◆ **GOAL OF THE EXERCISE**
Where the line with "black egg: 0 -> 1" appears below, start writing out lines exactly, and finish with the line with "purple cutting board: 1 -> 3", which is included; write out nothing else.

◆ **SUPPLIED MATERIAL**
================
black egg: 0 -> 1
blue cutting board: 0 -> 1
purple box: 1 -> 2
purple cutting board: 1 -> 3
================
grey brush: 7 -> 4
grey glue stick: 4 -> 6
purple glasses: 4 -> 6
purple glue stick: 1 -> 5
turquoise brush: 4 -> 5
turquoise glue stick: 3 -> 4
================
◆ **RESPONSE**
black egg: 0 -> 1
blue cutting board: 0 -> 1
purple box: 1 -> 2
purple cutting board: 1 -> 3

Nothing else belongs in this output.